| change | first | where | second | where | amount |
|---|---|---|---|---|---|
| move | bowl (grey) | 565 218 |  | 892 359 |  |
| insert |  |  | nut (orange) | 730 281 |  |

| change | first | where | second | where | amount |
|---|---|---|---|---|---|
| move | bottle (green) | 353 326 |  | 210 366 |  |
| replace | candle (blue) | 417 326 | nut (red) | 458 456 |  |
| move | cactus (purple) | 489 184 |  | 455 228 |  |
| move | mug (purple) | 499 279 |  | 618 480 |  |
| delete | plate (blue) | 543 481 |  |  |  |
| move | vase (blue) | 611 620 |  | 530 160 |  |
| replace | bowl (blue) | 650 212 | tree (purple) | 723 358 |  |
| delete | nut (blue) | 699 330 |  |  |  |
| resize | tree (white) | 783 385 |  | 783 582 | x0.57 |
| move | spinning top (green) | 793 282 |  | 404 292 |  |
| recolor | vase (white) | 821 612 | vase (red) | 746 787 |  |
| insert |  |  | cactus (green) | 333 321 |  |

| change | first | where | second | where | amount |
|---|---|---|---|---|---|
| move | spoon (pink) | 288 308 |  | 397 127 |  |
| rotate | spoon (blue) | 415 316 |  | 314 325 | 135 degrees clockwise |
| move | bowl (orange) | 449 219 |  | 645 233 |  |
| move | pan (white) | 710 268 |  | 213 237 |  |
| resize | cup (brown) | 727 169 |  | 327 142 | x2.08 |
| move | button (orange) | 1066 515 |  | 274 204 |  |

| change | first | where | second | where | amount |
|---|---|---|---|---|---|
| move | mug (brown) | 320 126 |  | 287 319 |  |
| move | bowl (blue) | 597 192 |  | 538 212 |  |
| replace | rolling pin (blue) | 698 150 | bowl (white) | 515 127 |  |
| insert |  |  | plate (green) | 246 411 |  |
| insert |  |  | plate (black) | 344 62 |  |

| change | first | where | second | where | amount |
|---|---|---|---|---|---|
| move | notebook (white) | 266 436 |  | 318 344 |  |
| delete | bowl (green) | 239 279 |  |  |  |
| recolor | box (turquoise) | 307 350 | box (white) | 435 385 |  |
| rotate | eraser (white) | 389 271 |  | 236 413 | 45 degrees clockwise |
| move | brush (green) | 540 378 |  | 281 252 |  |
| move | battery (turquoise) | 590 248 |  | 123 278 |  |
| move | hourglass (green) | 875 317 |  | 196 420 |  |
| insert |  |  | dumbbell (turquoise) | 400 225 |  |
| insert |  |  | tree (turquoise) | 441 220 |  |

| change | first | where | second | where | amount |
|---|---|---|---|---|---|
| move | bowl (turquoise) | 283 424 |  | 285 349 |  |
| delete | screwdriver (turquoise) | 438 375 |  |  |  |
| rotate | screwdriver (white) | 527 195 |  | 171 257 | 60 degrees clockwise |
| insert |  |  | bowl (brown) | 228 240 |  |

------------------------------------------------

ABOUT THIS TASK ▸ Copy every line of the material above in which the word "degrees" appears.

ANSWER SPACE ▸
| rotate | spoon (blue) | 415 316 |  | 314 325 | 135 degrees clockwise |
| rotate | eraser (white) | 389 271 |  | 236 413 | 45 degrees clockwise |
| rotate | screwdriver (white) | 527 195 |  | 171 257 | 60 degrees clockwise |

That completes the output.